WHAT YOU WILL DO =>
Would you transcribe the whole listing exactly, minus its pictures?

*** Opening of DATA RECORDS ***

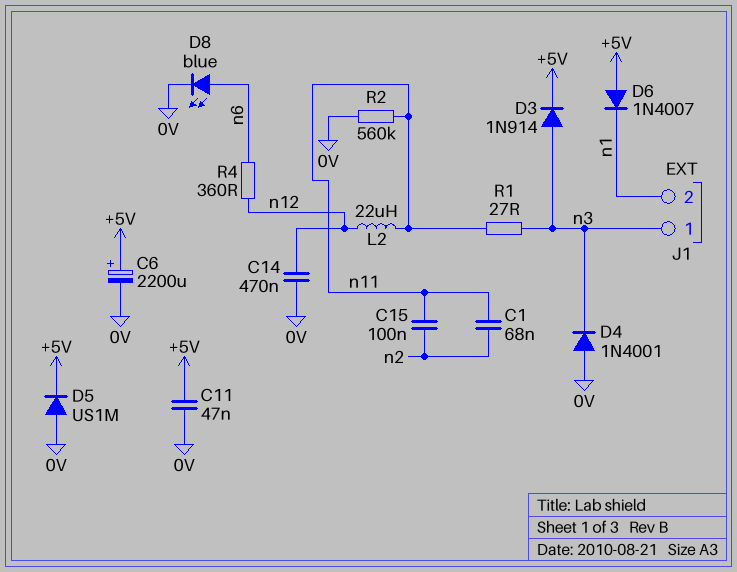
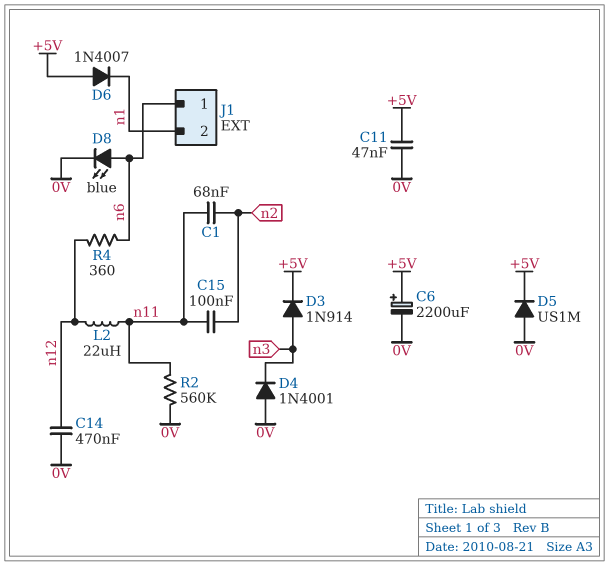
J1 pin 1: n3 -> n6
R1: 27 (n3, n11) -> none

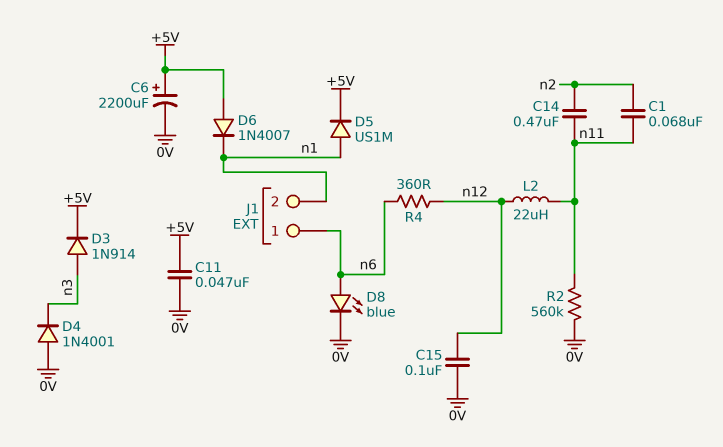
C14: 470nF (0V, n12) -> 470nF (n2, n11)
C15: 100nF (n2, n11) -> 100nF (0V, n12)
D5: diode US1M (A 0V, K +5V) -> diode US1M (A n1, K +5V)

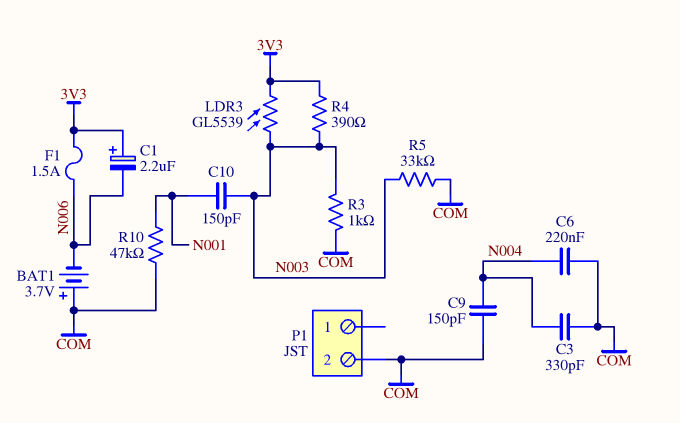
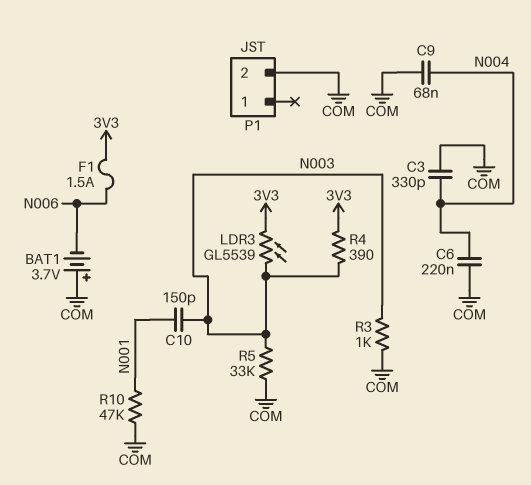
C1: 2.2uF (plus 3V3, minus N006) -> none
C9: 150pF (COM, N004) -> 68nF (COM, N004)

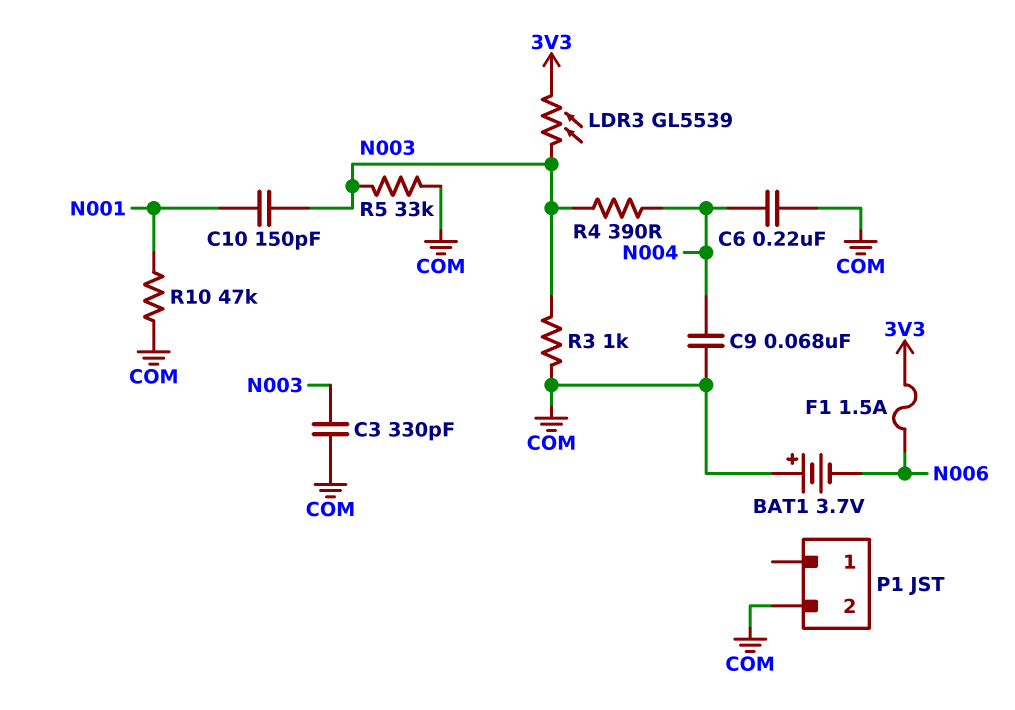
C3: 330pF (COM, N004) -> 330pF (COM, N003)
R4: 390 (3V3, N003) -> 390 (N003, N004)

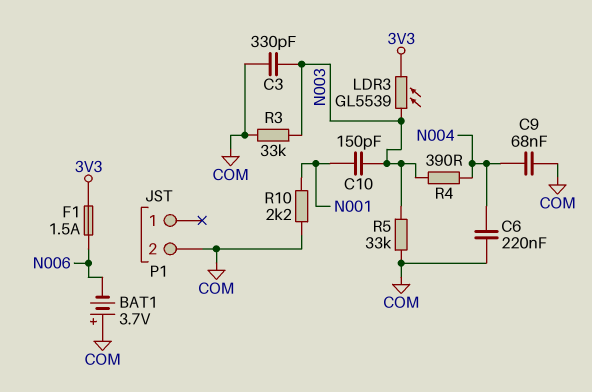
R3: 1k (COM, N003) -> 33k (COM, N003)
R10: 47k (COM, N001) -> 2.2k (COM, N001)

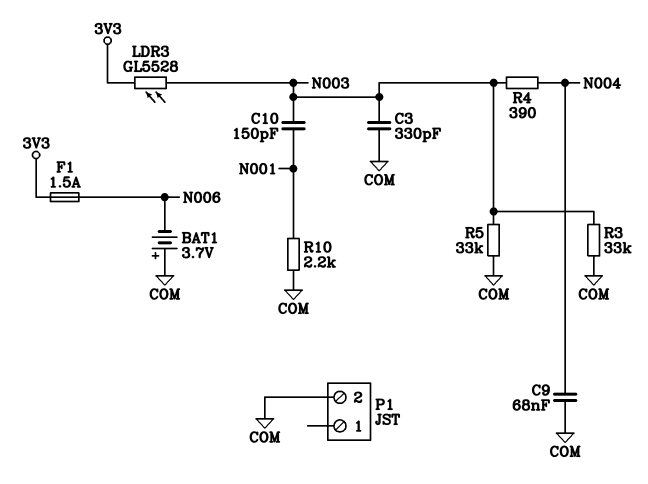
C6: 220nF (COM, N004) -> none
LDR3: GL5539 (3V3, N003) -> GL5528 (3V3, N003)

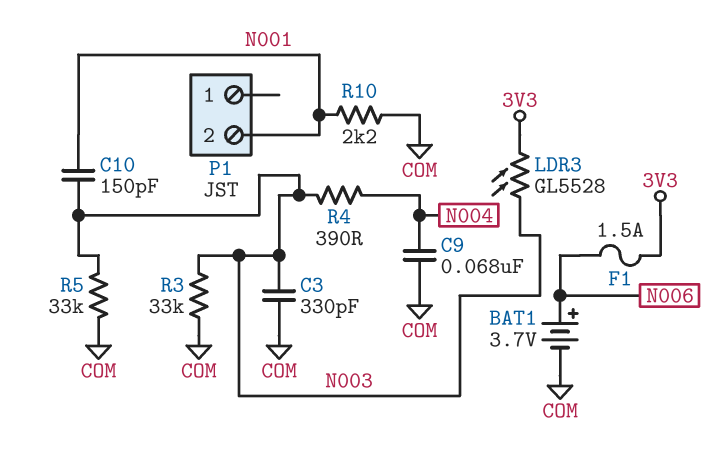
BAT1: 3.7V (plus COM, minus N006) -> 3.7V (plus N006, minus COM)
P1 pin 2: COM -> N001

*** Close of DATA RECORDS ***

SOLUTION =>
J1 pin 1: n3 -> n6
R1: 27 (n3, n11) -> none

C14: 470nF (0V, n12) -> 470nF (n2, n11)
C15: 100nF (n2, n11) -> 100nF (0V, n12)
D5: diode US1M (A 0V, K +5V) -> diode US1M (A n1, K +5V)

C1: 2.2uF (plus 3V3, minus N006) -> none
C9: 150pF (COM, N004) -> 68nF (COM, N004)

C3: 330pF (COM, N004) -> 330pF (COM, N003)
R4: 390 (3V3, N003) -> 390 (N003, N004)

R3: 1k (COM, N003) -> 33k (COM, N003)
R10: 47k (COM, N001) -> 2.2k (COM, N001)

C6: 220nF (COM, N004) -> none
LDR3: GL5539 (3V3, N003) -> GL5528 (3V3, N003)

BAT1: 3.7V (plus COM, minus N006) -> 3.7V (plus N006, minus COM)
P1 pin 2: COM -> N001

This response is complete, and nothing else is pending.